Object tracking records
-- -- --

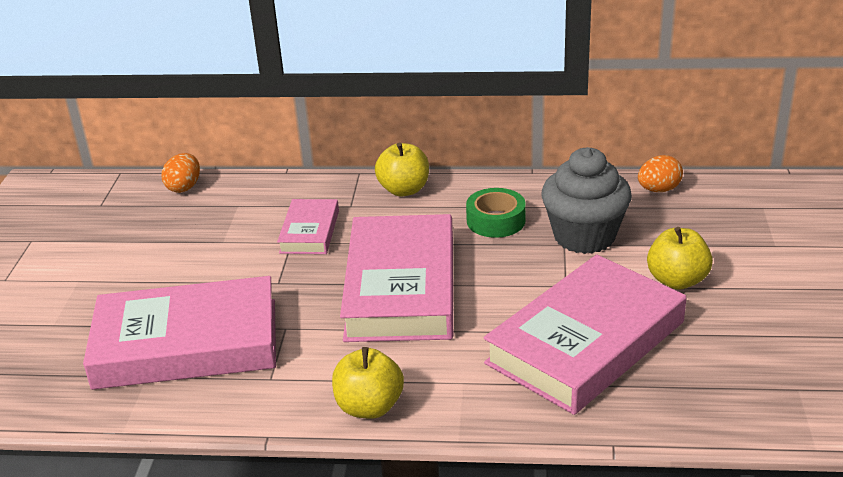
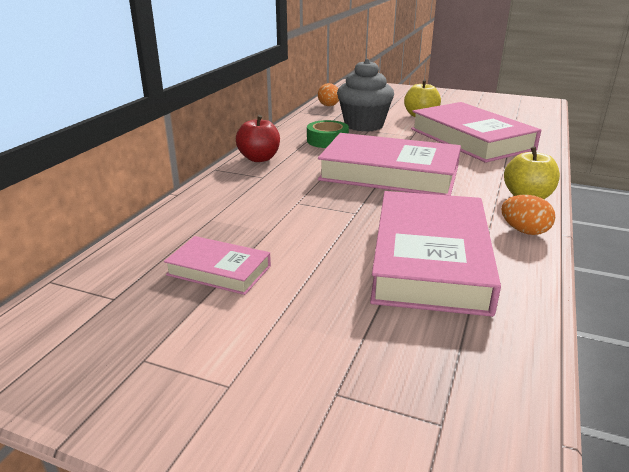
camera: 75 degrees left, 5 degrees down
(184, 187) = (141, 243): orange egg -> orange egg (524, 231)
(309, 232) = (287, 194): pink book -> pink book (219, 270)
(404, 190) = (259, 158): yellow apple -> red apple

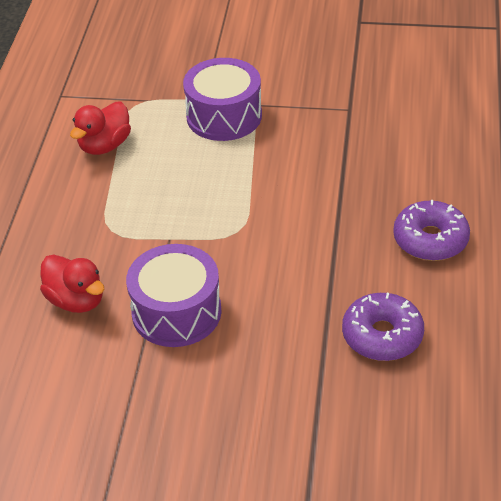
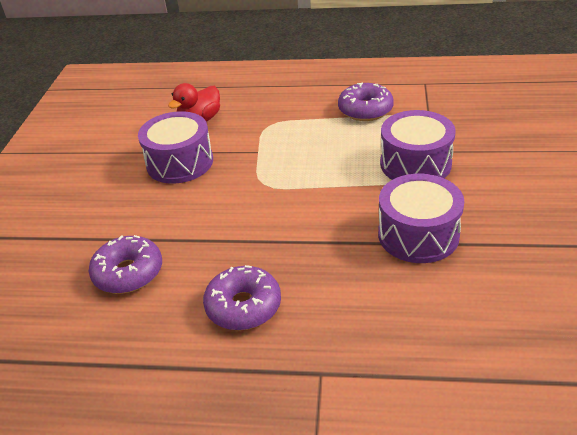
camera: 90 degrees right, 5 degrees down
(104, 145) = (365, 110): red duck -> purple donut
(336, 124) = (418, 235): none -> purple drum

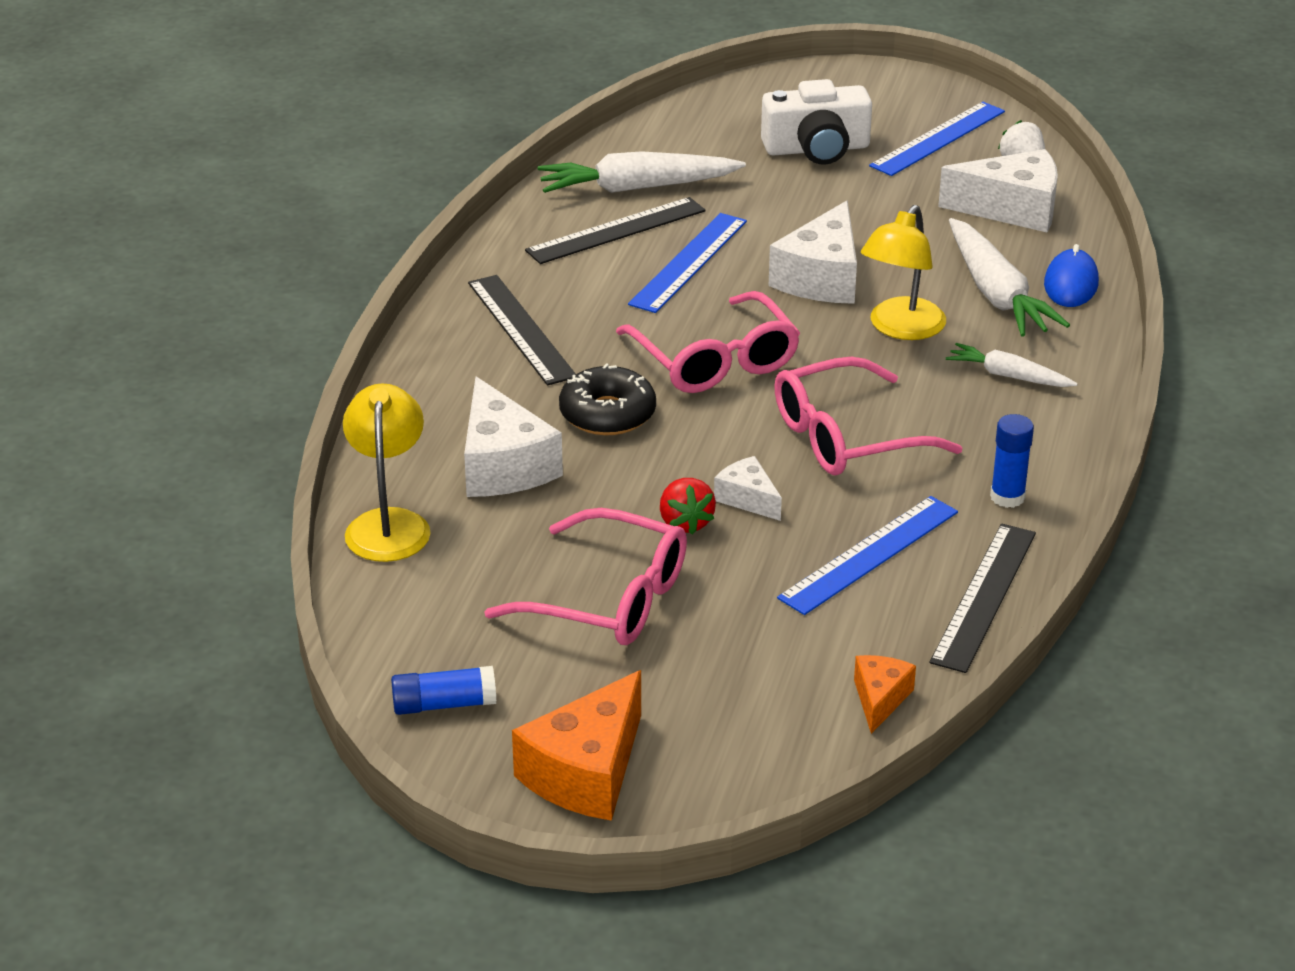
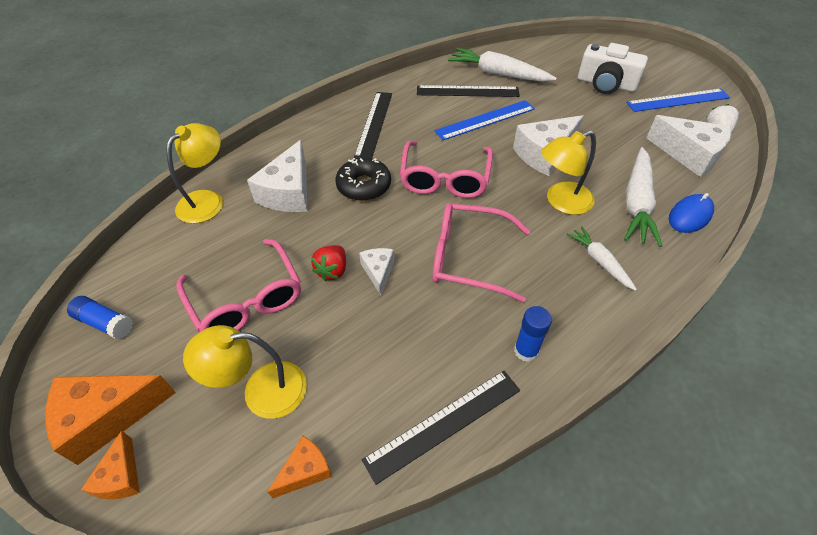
camera: 35 degrees right, 15 degrees up
(678, 802) = (121, 476): none -> orange cheese
(745, 666) = (261, 391): none -> yellow lamp
(869, 554) = (405, 348): blue ruler -> none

-- -- --

## Exercise objective
Extract each line from the entries above that contains the string "purple".

## Task answer
(104, 145) = (365, 110): red duck -> purple donut
(336, 124) = (418, 235): none -> purple drum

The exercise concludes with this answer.